## Your task
Excluding every picture, print exactly the lines from the one containing "white rocket: 1 -> 3" through the end of the material below, both ends included.

## Study material

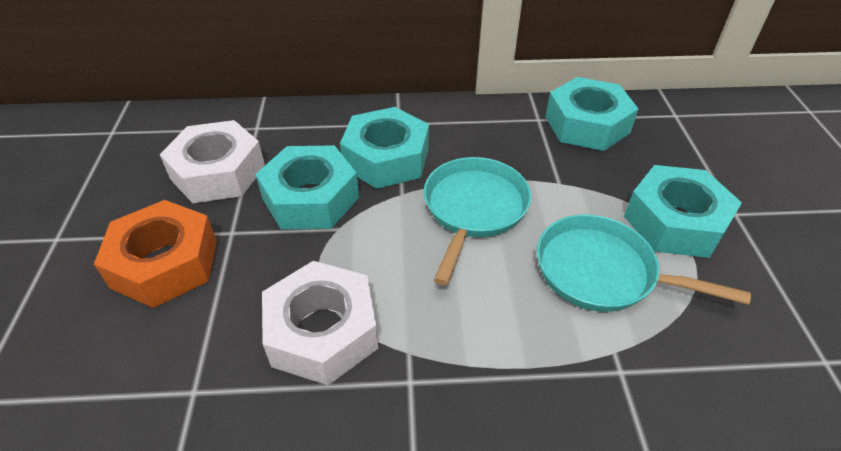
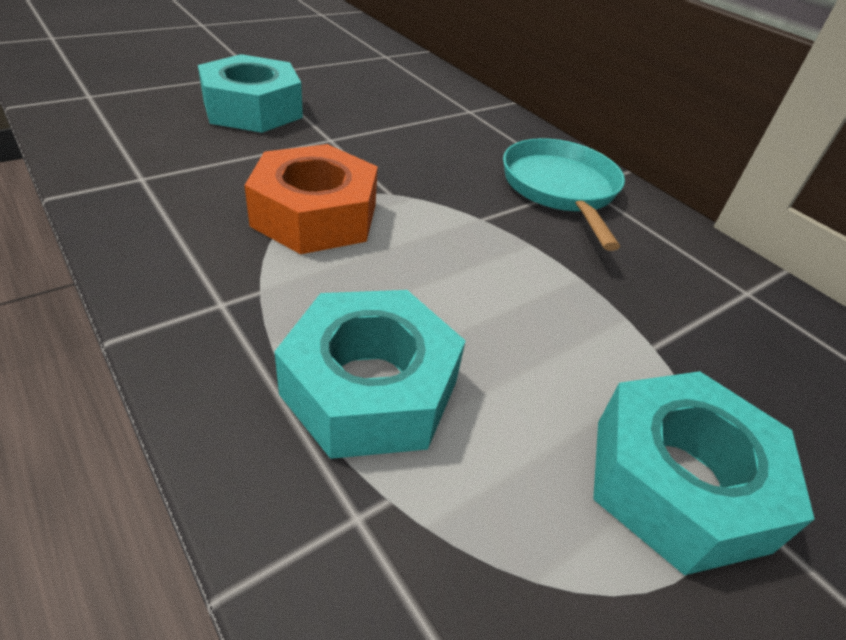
turquoise nut: 4 -> 3
turquoise pan: 2 -> 1
white nut: 2 -> 0

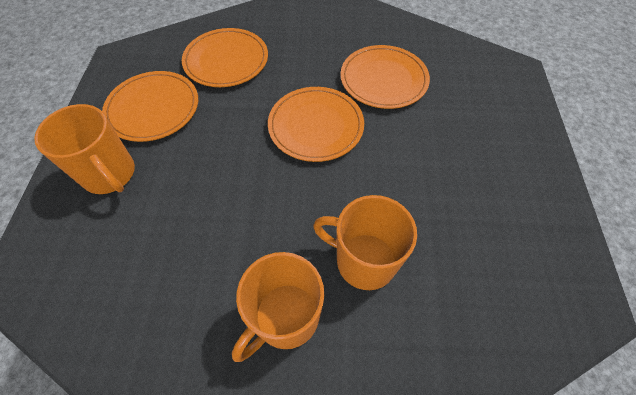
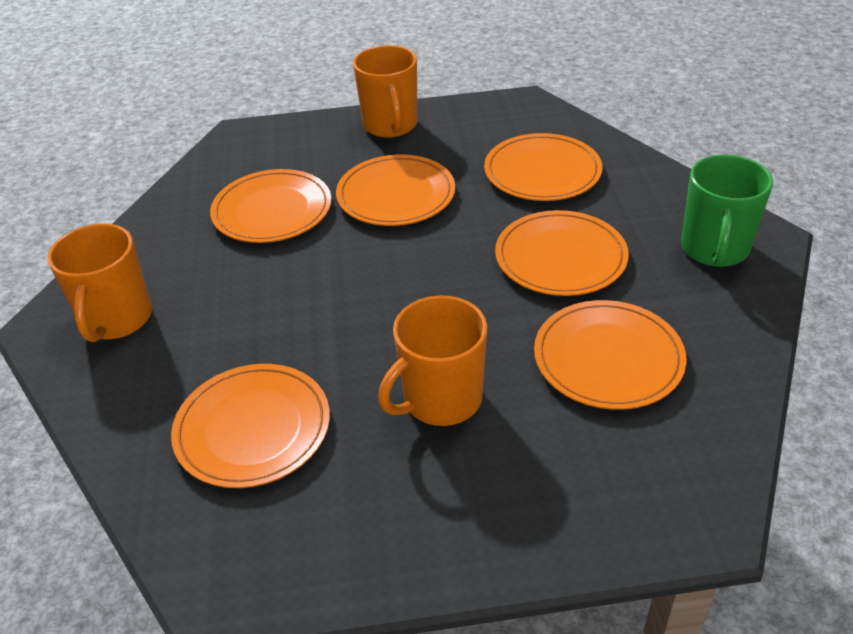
green mug: 0 -> 1
orange plate: 4 -> 6

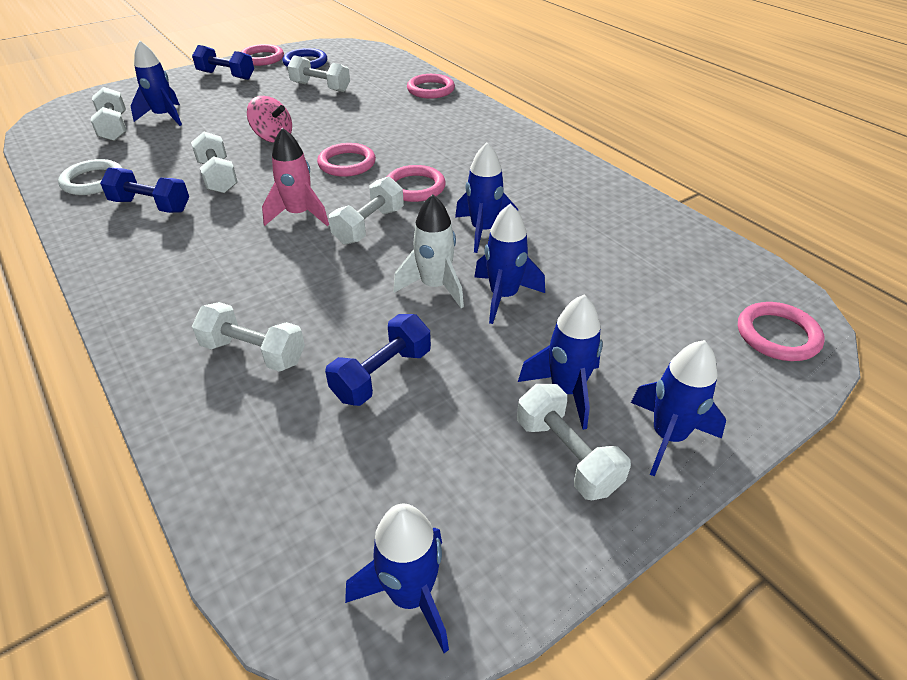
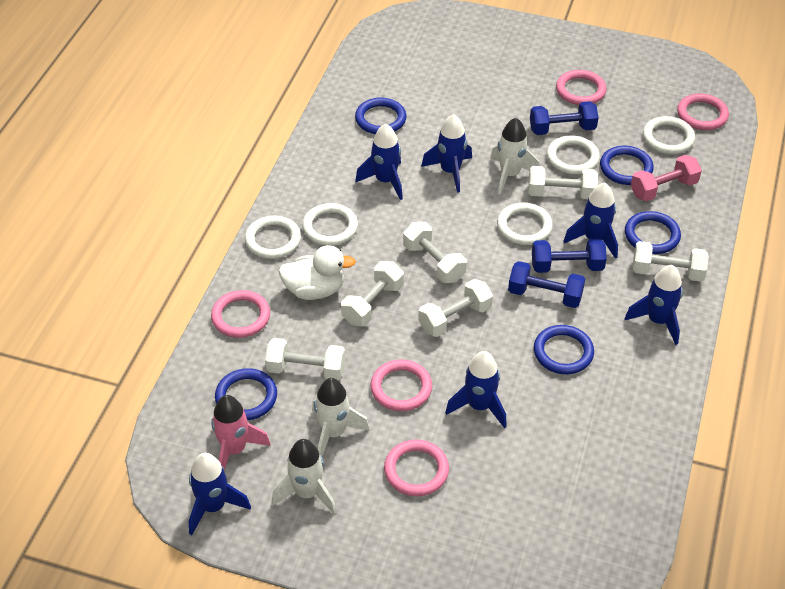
blue ring: 1 -> 5
pink dumbbell: 0 -> 1
pink spinning top: 1 -> 0
white duck: 0 -> 1
white ring: 1 -> 5
white rocket: 1 -> 3

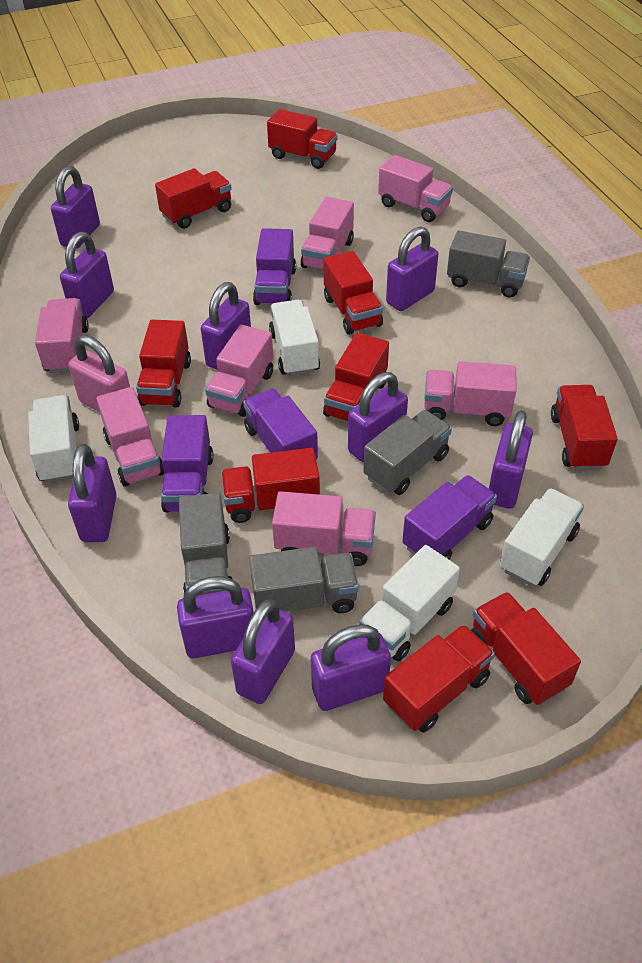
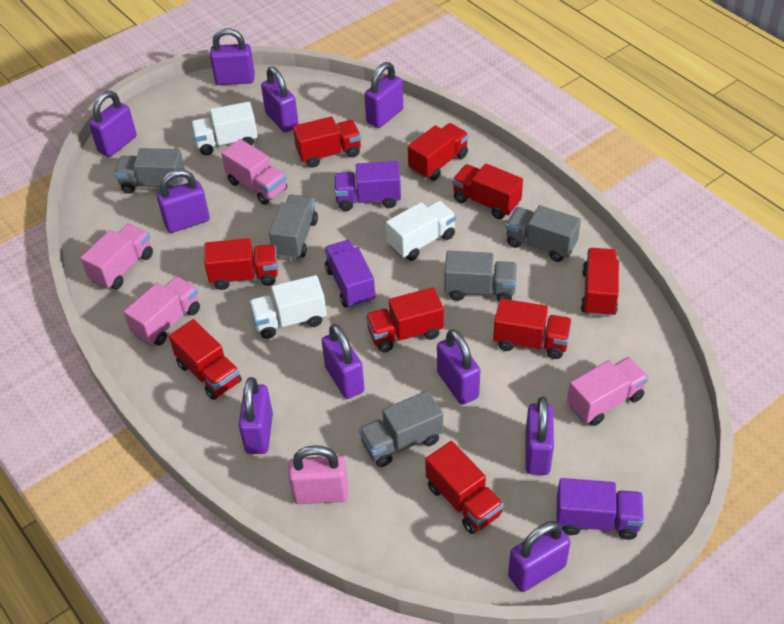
grey truck: 4 -> 5
pink truck: 7 -> 4
purple truck: 4 -> 3
white truck: 4 -> 3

## Answer to this task
white rocket: 1 -> 3

grey truck: 4 -> 5
pink truck: 7 -> 4
purple truck: 4 -> 3
white truck: 4 -> 3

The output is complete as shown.